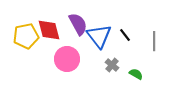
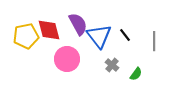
green semicircle: rotated 96 degrees clockwise
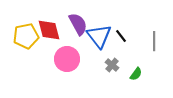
black line: moved 4 px left, 1 px down
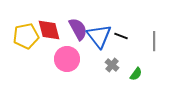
purple semicircle: moved 5 px down
black line: rotated 32 degrees counterclockwise
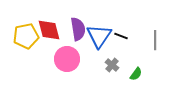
purple semicircle: rotated 20 degrees clockwise
blue triangle: rotated 12 degrees clockwise
gray line: moved 1 px right, 1 px up
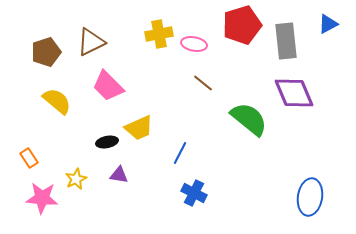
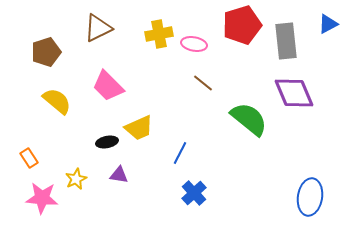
brown triangle: moved 7 px right, 14 px up
blue cross: rotated 20 degrees clockwise
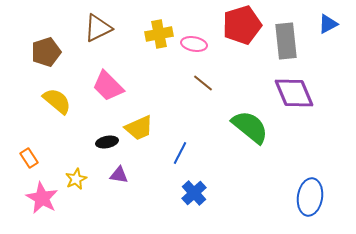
green semicircle: moved 1 px right, 8 px down
pink star: rotated 24 degrees clockwise
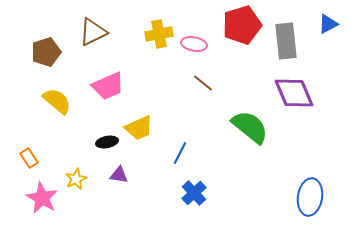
brown triangle: moved 5 px left, 4 px down
pink trapezoid: rotated 68 degrees counterclockwise
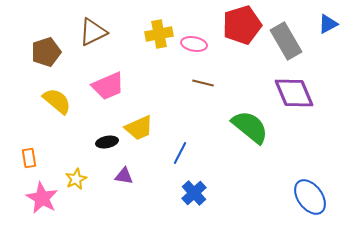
gray rectangle: rotated 24 degrees counterclockwise
brown line: rotated 25 degrees counterclockwise
orange rectangle: rotated 24 degrees clockwise
purple triangle: moved 5 px right, 1 px down
blue ellipse: rotated 45 degrees counterclockwise
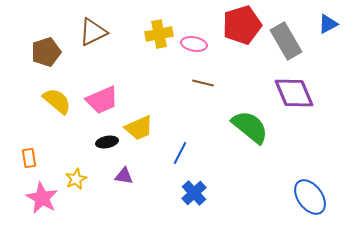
pink trapezoid: moved 6 px left, 14 px down
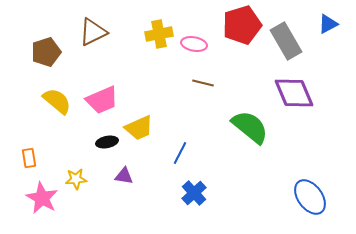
yellow star: rotated 20 degrees clockwise
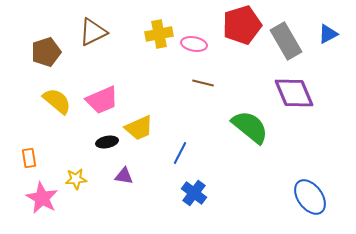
blue triangle: moved 10 px down
blue cross: rotated 10 degrees counterclockwise
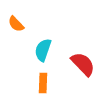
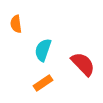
orange semicircle: rotated 36 degrees clockwise
orange rectangle: rotated 54 degrees clockwise
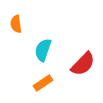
red semicircle: rotated 88 degrees clockwise
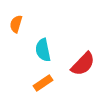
orange semicircle: rotated 24 degrees clockwise
cyan semicircle: rotated 30 degrees counterclockwise
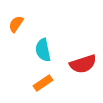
orange semicircle: rotated 18 degrees clockwise
red semicircle: rotated 28 degrees clockwise
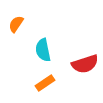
red semicircle: moved 2 px right
orange rectangle: moved 2 px right
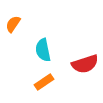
orange semicircle: moved 3 px left
orange rectangle: moved 1 px left, 1 px up
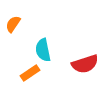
orange rectangle: moved 14 px left, 9 px up
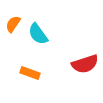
cyan semicircle: moved 5 px left, 16 px up; rotated 25 degrees counterclockwise
orange rectangle: rotated 54 degrees clockwise
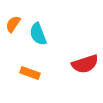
cyan semicircle: rotated 15 degrees clockwise
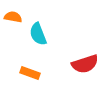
orange semicircle: moved 7 px up; rotated 66 degrees clockwise
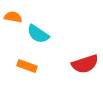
cyan semicircle: rotated 35 degrees counterclockwise
orange rectangle: moved 3 px left, 7 px up
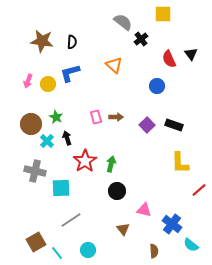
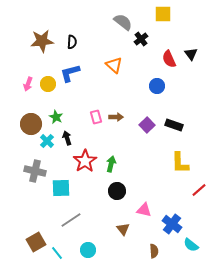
brown star: rotated 15 degrees counterclockwise
pink arrow: moved 3 px down
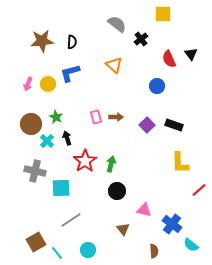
gray semicircle: moved 6 px left, 2 px down
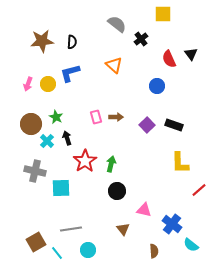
gray line: moved 9 px down; rotated 25 degrees clockwise
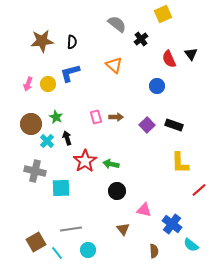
yellow square: rotated 24 degrees counterclockwise
green arrow: rotated 91 degrees counterclockwise
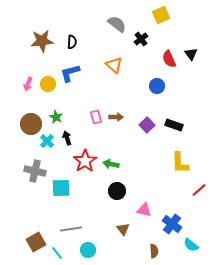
yellow square: moved 2 px left, 1 px down
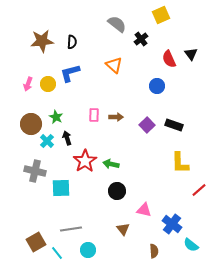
pink rectangle: moved 2 px left, 2 px up; rotated 16 degrees clockwise
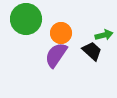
────────────────
WHAT THIS TASK INVOLVES –
Copy out every line of the listing above word for word, leaving out the pictures.

THE ANSWER –
green semicircle: rotated 96 degrees clockwise
black line: moved 4 px left, 1 px down
purple semicircle: moved 5 px down
black line: rotated 32 degrees counterclockwise
purple semicircle: rotated 20 degrees clockwise
blue triangle: rotated 12 degrees clockwise
gray line: moved 1 px right, 1 px up
brown triangle: moved 7 px right, 14 px up
blue cross: rotated 20 degrees clockwise
green semicircle: moved 1 px right, 8 px down
pink star: rotated 24 degrees clockwise
brown triangle: moved 5 px left, 4 px down
pink trapezoid: rotated 68 degrees counterclockwise
gray rectangle: rotated 24 degrees counterclockwise
brown line: rotated 25 degrees counterclockwise
orange rectangle: rotated 24 degrees clockwise
purple triangle: moved 5 px right, 1 px down
blue ellipse: rotated 45 degrees counterclockwise
pink trapezoid: moved 6 px left, 14 px down
yellow star: rotated 20 degrees clockwise
blue triangle: moved 10 px down
blue cross: rotated 10 degrees counterclockwise
orange semicircle: rotated 36 degrees clockwise
orange rectangle: rotated 54 degrees clockwise
red semicircle: rotated 88 degrees clockwise
orange semicircle: rotated 24 degrees clockwise
cyan semicircle: rotated 30 degrees counterclockwise
orange semicircle: rotated 18 degrees clockwise
red semicircle: rotated 28 degrees clockwise
red semicircle: moved 2 px right
orange rectangle: moved 2 px right
orange semicircle: moved 3 px left
orange rectangle: moved 1 px left, 1 px up
orange rectangle: moved 14 px left, 9 px up
cyan semicircle: moved 5 px left, 16 px up; rotated 25 degrees counterclockwise
orange rectangle: rotated 54 degrees clockwise
cyan semicircle: rotated 15 degrees clockwise
orange semicircle: moved 7 px up; rotated 66 degrees clockwise
cyan semicircle: rotated 35 degrees counterclockwise
orange rectangle: moved 3 px left, 7 px up
brown star: rotated 15 degrees counterclockwise
pink arrow: moved 3 px down
gray semicircle: moved 6 px left, 2 px down
gray line: moved 9 px down; rotated 25 degrees clockwise
yellow square: rotated 24 degrees counterclockwise
green arrow: rotated 91 degrees counterclockwise
yellow square: moved 2 px left, 1 px down
pink rectangle: moved 2 px left, 2 px up; rotated 16 degrees clockwise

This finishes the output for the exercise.